Work to be completed
An exact copy of all records is expected, minus the images.

Task inputs
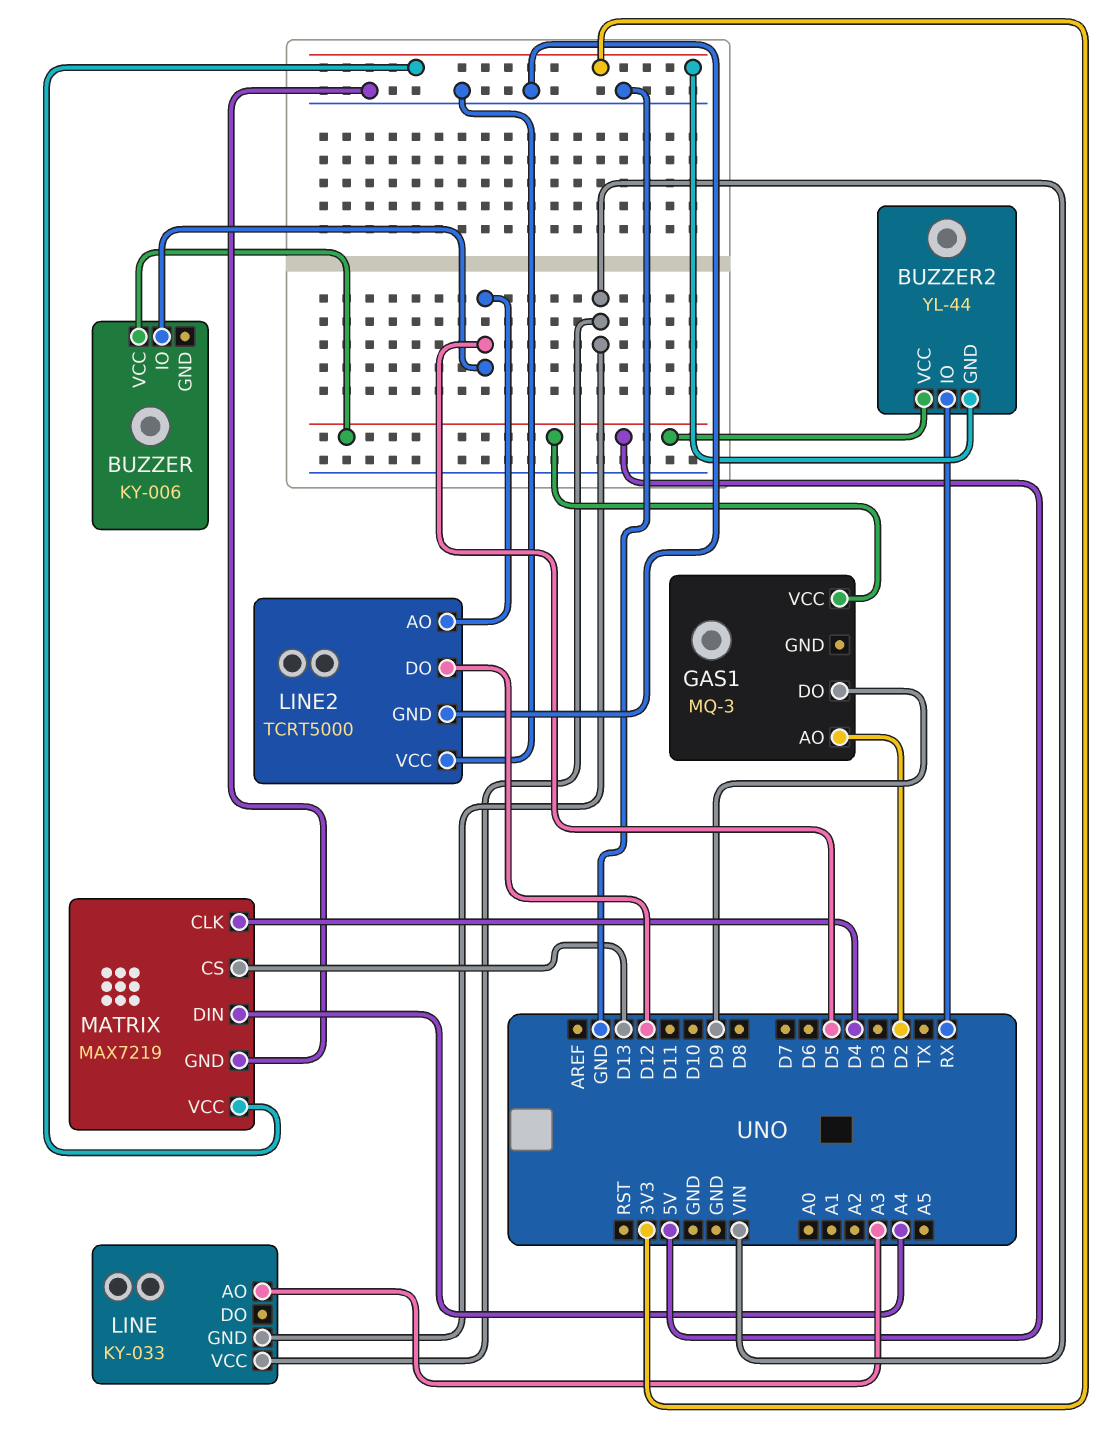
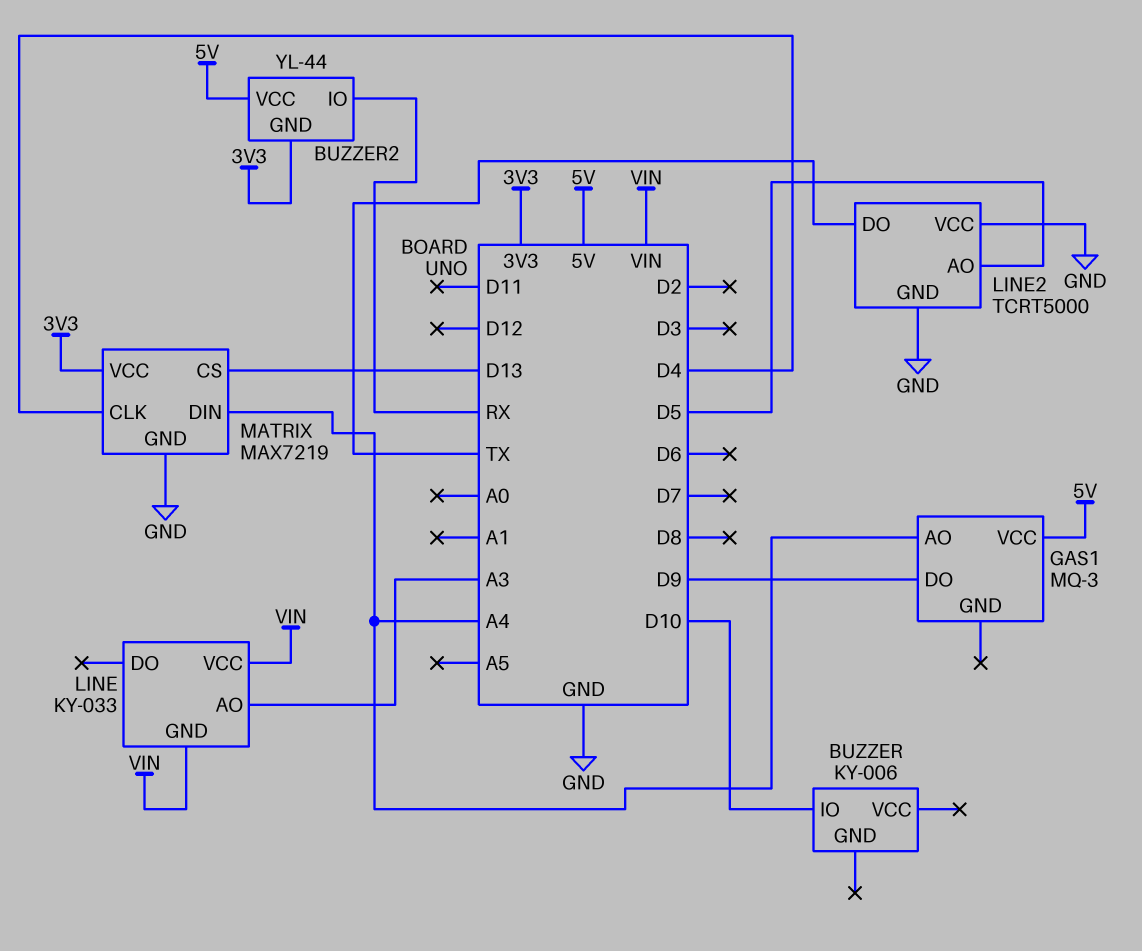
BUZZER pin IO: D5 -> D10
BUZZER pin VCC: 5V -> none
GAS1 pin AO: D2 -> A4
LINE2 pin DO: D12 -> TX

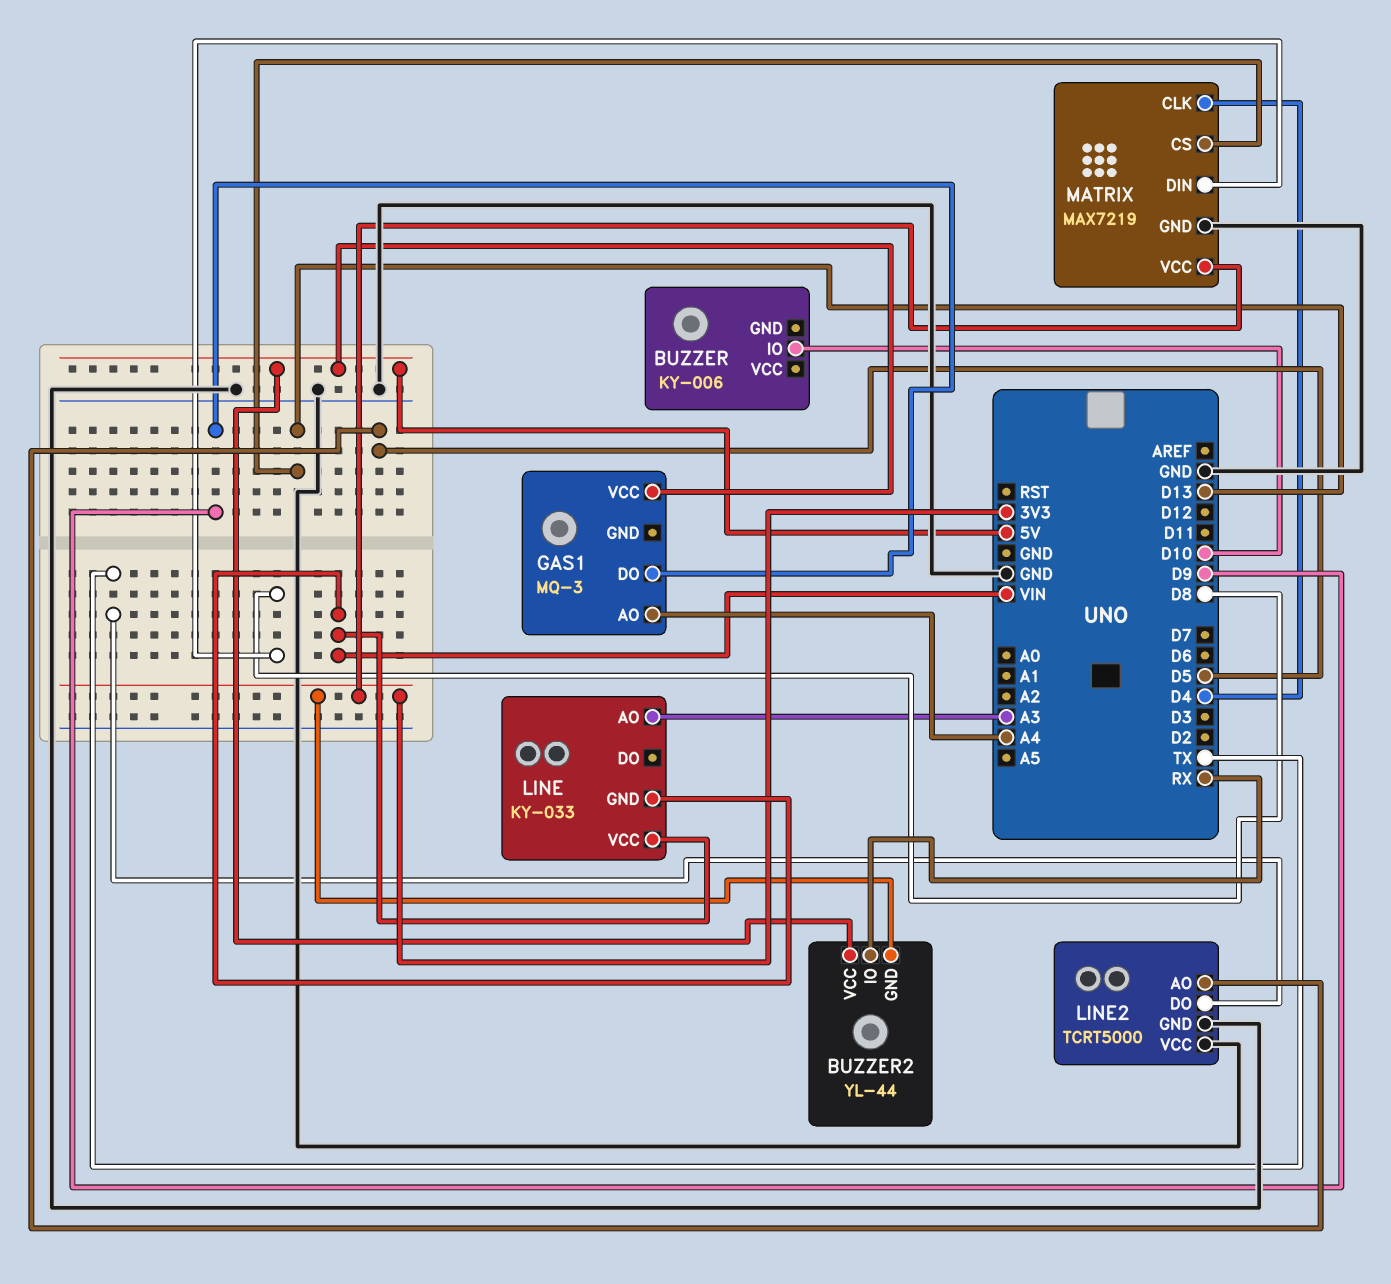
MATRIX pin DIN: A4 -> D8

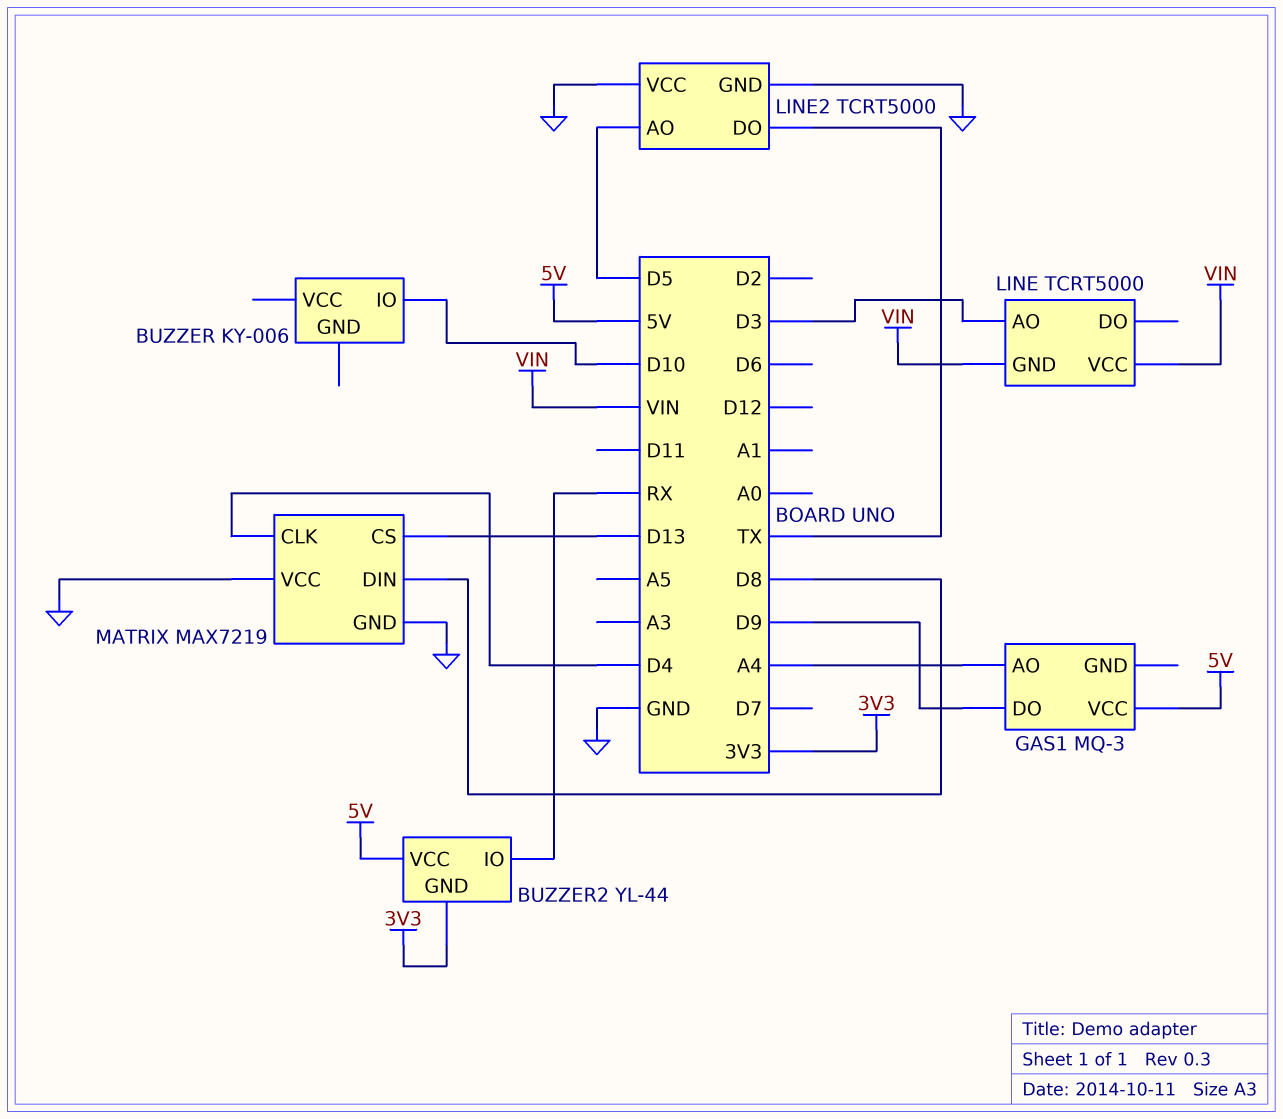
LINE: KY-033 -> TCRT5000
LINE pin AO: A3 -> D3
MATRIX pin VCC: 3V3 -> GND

Exercise solution
BUZZER pin IO: D5 -> D10
BUZZER pin VCC: 5V -> none
GAS1 pin AO: D2 -> A4
LINE2 pin DO: D12 -> TX

MATRIX pin DIN: A4 -> D8

LINE: KY-033 -> TCRT5000
LINE pin AO: A3 -> D3
MATRIX pin VCC: 3V3 -> GND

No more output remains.